Assigned task -
With the line containing "(480, 406) = (417, 243): pink" as the first and the final line of the entries as the last, repeat exactly the lines in that span, including both.

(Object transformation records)

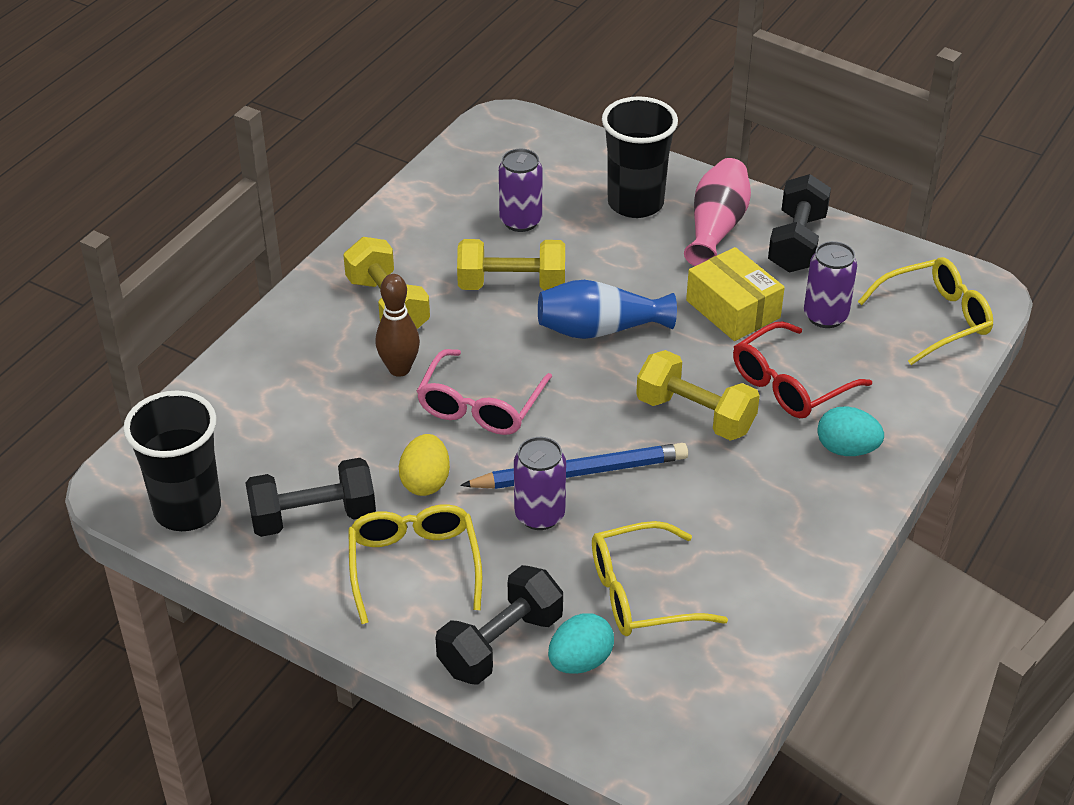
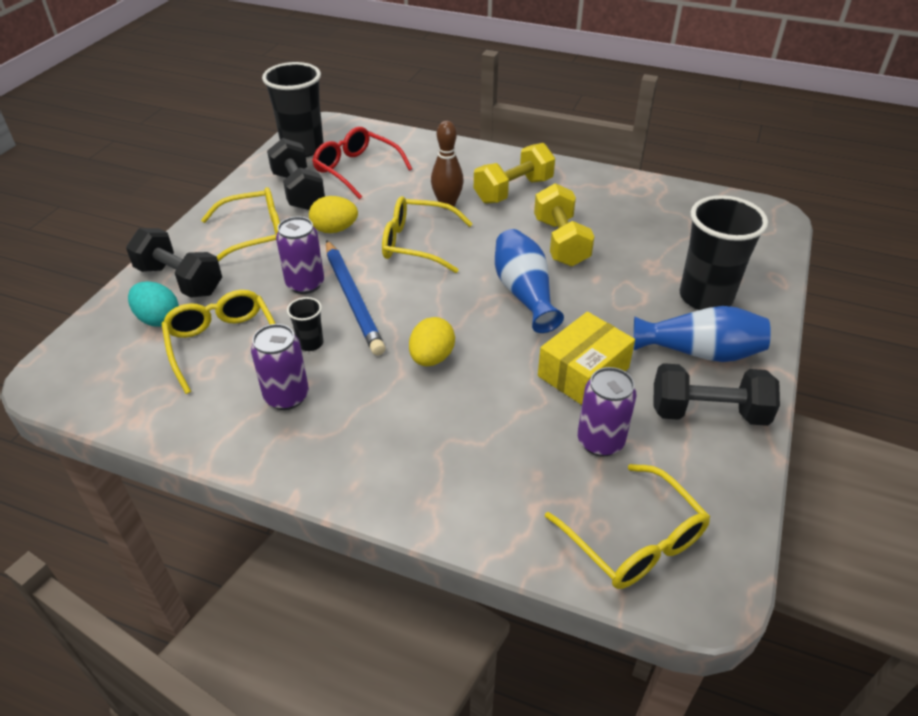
camera: 80 degrees right, 0 degrees up
(480, 406) = (417, 243): pink glasses -> yellow glasses
(520, 221) = (643, 237): purple can -> purple can (286, 396)
(654, 513) = (310, 343): none -> black cup
(695, 415) = (431, 358): yellow dumbbell -> yellow egg
(716, 227) = (700, 352): pink vase -> blue vase
(790, 384) = (489, 419): red glasses -> red glasses (356, 169)
(846, 449) = (406, 467): turquoise egg -> none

Solution -
(480, 406) = (417, 243): pink glasses -> yellow glasses
(520, 221) = (643, 237): purple can -> purple can (286, 396)
(654, 513) = (310, 343): none -> black cup
(695, 415) = (431, 358): yellow dumbbell -> yellow egg
(716, 227) = (700, 352): pink vase -> blue vase
(790, 384) = (489, 419): red glasses -> red glasses (356, 169)
(846, 449) = (406, 467): turquoise egg -> none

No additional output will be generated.